◆ **EXERCISE REQUIREMENTS**: After reading the entries below, copy word for word the lines from the first through the line containing "(367, 433) = (508, 254): brown", and stop there.

▼

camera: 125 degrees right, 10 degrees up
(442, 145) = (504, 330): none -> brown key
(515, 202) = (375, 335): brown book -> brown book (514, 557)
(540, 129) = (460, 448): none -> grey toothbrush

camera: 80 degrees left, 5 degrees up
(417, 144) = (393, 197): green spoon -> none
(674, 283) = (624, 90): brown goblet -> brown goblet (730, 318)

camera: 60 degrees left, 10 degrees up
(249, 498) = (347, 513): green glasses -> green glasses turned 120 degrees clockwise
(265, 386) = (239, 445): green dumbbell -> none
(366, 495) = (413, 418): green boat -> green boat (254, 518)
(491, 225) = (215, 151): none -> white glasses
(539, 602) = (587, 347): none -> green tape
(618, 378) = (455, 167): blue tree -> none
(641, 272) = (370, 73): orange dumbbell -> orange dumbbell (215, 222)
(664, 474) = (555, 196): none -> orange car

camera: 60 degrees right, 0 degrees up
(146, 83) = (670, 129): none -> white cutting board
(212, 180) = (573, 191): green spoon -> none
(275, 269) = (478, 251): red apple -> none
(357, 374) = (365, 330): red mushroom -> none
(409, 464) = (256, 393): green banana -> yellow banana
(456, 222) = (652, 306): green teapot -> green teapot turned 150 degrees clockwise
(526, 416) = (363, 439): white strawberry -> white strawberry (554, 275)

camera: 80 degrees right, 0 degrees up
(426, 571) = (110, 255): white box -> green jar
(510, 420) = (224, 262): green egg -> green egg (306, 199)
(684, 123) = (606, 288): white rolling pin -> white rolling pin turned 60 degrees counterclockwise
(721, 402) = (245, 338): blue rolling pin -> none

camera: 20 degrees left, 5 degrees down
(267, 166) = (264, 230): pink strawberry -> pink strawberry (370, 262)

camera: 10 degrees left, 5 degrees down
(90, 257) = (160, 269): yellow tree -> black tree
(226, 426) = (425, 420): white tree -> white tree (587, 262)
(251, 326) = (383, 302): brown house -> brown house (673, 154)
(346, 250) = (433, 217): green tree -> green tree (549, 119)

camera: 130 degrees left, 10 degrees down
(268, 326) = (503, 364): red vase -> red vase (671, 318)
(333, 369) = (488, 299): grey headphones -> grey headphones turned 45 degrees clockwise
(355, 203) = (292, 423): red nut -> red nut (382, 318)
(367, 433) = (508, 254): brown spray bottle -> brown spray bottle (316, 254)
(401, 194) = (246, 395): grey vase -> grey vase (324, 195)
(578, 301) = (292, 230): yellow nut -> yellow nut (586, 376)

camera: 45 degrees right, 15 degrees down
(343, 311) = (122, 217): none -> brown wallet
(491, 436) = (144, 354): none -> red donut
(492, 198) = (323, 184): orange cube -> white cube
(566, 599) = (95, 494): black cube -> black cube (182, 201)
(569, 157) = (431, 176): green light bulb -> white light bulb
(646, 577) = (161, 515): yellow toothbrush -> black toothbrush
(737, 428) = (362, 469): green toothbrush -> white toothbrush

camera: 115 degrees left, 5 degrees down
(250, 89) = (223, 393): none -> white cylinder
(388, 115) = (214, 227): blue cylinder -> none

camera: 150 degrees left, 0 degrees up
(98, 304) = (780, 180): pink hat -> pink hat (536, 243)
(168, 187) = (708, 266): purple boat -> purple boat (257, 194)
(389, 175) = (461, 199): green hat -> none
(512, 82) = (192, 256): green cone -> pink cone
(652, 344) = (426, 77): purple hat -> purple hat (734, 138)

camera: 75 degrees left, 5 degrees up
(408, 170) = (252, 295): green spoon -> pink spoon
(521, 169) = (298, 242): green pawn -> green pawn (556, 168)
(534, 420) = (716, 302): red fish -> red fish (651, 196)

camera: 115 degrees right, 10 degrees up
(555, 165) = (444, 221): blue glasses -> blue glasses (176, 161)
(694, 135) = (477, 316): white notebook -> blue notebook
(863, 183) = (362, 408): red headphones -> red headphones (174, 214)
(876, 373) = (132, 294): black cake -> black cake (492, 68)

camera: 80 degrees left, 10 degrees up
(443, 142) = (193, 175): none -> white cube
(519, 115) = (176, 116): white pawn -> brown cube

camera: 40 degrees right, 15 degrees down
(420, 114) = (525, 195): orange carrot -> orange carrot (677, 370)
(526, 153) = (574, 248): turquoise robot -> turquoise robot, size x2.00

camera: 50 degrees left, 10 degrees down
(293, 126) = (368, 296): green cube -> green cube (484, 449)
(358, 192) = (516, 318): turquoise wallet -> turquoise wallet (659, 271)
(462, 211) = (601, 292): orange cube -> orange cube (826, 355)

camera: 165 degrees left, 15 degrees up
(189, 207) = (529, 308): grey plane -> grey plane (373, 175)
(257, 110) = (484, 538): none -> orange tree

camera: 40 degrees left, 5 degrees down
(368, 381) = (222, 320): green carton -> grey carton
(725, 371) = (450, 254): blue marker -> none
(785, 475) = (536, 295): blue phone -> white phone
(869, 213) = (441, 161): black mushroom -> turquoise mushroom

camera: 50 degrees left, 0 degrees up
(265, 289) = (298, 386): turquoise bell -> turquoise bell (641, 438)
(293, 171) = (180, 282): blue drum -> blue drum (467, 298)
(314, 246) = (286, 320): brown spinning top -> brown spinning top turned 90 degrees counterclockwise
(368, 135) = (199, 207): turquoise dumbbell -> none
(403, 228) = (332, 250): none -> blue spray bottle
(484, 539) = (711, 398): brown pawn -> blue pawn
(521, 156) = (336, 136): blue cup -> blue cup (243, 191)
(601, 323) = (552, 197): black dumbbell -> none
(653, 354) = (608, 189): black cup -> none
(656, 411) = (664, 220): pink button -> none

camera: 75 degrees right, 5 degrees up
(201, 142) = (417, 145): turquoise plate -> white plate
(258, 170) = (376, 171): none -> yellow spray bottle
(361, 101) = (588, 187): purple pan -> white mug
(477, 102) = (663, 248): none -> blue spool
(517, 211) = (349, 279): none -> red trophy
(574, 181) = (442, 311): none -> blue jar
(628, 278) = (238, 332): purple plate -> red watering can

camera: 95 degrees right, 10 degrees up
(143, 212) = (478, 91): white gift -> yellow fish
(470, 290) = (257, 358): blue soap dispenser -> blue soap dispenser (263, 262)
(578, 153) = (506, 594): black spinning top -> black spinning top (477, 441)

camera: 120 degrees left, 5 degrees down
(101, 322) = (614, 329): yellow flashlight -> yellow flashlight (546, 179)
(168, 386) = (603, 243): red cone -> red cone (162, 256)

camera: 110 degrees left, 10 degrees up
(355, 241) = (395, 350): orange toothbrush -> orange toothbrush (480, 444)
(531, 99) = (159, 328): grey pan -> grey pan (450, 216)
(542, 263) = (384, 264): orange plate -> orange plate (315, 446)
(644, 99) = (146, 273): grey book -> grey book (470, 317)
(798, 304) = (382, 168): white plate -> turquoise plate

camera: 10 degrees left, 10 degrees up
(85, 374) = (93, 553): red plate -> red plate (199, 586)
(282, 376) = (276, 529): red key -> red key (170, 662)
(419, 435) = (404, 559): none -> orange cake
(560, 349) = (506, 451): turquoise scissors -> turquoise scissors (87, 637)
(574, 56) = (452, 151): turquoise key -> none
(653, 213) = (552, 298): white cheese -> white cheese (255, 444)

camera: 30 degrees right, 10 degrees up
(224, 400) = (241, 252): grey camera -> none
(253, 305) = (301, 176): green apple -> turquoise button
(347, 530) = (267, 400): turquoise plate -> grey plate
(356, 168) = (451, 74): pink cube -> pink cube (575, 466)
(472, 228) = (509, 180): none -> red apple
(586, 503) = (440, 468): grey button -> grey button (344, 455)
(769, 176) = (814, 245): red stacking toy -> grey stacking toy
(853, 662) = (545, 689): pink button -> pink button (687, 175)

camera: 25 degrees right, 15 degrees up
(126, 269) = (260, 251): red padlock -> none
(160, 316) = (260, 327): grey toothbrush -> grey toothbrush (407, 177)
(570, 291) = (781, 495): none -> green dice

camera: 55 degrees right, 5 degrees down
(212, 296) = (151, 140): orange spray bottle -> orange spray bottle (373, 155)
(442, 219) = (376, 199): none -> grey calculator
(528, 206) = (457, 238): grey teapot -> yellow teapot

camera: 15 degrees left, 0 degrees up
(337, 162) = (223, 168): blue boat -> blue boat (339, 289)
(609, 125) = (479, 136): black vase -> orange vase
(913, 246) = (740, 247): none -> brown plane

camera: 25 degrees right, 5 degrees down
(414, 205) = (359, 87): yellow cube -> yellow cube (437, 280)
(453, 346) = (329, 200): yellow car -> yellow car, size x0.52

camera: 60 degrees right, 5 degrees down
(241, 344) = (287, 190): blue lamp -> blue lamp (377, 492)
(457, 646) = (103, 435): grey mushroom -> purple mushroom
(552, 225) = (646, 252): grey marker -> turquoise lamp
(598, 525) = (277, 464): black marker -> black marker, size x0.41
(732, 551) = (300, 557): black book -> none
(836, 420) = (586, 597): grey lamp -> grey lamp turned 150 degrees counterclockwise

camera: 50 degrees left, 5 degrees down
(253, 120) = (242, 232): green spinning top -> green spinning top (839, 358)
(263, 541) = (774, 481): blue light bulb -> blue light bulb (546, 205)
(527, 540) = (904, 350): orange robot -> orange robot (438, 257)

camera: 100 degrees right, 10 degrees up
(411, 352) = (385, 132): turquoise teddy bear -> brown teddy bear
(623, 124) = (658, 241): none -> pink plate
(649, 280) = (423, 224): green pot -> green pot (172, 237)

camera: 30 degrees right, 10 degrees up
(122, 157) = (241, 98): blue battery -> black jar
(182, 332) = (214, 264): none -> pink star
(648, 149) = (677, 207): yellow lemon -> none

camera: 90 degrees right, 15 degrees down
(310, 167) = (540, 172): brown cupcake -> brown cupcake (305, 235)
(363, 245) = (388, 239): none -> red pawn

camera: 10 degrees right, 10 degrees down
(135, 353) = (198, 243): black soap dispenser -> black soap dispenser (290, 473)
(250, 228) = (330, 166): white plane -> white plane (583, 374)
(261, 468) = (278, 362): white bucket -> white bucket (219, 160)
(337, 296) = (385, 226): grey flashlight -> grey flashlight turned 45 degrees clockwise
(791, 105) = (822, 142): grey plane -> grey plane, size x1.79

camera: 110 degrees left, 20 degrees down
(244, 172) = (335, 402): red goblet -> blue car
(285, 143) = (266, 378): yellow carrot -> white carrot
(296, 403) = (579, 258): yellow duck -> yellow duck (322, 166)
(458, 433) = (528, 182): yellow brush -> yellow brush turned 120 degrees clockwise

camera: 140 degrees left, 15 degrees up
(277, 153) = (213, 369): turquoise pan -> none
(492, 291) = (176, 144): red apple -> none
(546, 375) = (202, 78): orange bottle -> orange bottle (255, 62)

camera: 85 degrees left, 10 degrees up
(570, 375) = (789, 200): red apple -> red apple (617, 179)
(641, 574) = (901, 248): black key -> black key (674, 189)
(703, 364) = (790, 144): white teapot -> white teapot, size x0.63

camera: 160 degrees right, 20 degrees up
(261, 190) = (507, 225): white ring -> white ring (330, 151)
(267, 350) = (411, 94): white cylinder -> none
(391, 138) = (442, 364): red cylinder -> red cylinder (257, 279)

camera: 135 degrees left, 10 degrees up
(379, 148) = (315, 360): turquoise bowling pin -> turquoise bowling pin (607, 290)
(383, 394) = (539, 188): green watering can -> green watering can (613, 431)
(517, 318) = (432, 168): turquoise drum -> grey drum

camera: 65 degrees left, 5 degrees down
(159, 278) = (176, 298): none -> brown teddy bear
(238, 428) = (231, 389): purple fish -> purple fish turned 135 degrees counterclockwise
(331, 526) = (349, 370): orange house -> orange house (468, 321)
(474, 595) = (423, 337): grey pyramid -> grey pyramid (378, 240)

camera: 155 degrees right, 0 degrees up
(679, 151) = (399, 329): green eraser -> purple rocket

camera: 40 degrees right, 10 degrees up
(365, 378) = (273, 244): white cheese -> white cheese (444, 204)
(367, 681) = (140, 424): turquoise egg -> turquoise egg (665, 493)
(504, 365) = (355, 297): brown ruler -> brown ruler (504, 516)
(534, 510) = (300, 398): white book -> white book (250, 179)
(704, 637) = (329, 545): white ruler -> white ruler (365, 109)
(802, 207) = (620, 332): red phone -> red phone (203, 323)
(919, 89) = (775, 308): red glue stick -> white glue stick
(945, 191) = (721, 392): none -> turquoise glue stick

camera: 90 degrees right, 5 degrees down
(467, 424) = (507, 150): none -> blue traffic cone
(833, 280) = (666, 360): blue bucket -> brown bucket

▲

◆ **YOUR SOLUTION**:
camera: 125 degrees right, 10 degrees up
(442, 145) = (504, 330): none -> brown key
(515, 202) = (375, 335): brown book -> brown book (514, 557)
(540, 129) = (460, 448): none -> grey toothbrush

camera: 80 degrees left, 5 degrees up
(417, 144) = (393, 197): green spoon -> none
(674, 283) = (624, 90): brown goblet -> brown goblet (730, 318)

camera: 60 degrees left, 10 degrees up
(249, 498) = (347, 513): green glasses -> green glasses turned 120 degrees clockwise
(265, 386) = (239, 445): green dumbbell -> none
(366, 495) = (413, 418): green boat -> green boat (254, 518)
(491, 225) = (215, 151): none -> white glasses
(539, 602) = (587, 347): none -> green tape
(618, 378) = (455, 167): blue tree -> none
(641, 272) = (370, 73): orange dumbbell -> orange dumbbell (215, 222)
(664, 474) = (555, 196): none -> orange car

camera: 60 degrees right, 0 degrees up
(146, 83) = (670, 129): none -> white cutting board
(212, 180) = (573, 191): green spoon -> none
(275, 269) = (478, 251): red apple -> none
(357, 374) = (365, 330): red mushroom -> none
(409, 464) = (256, 393): green banana -> yellow banana
(456, 222) = (652, 306): green teapot -> green teapot turned 150 degrees clockwise
(526, 416) = (363, 439): white strawberry -> white strawberry (554, 275)

camera: 80 degrees right, 0 degrees up
(426, 571) = (110, 255): white box -> green jar
(510, 420) = (224, 262): green egg -> green egg (306, 199)
(684, 123) = (606, 288): white rolling pin -> white rolling pin turned 60 degrees counterclockwise
(721, 402) = (245, 338): blue rolling pin -> none

camera: 20 degrees left, 5 degrees down
(267, 166) = (264, 230): pink strawberry -> pink strawberry (370, 262)

camera: 10 degrees left, 5 degrees down
(90, 257) = (160, 269): yellow tree -> black tree
(226, 426) = (425, 420): white tree -> white tree (587, 262)
(251, 326) = (383, 302): brown house -> brown house (673, 154)
(346, 250) = (433, 217): green tree -> green tree (549, 119)

camera: 130 degrees left, 10 degrees down
(268, 326) = (503, 364): red vase -> red vase (671, 318)
(333, 369) = (488, 299): grey headphones -> grey headphones turned 45 degrees clockwise
(355, 203) = (292, 423): red nut -> red nut (382, 318)
(367, 433) = (508, 254): brown spray bottle -> brown spray bottle (316, 254)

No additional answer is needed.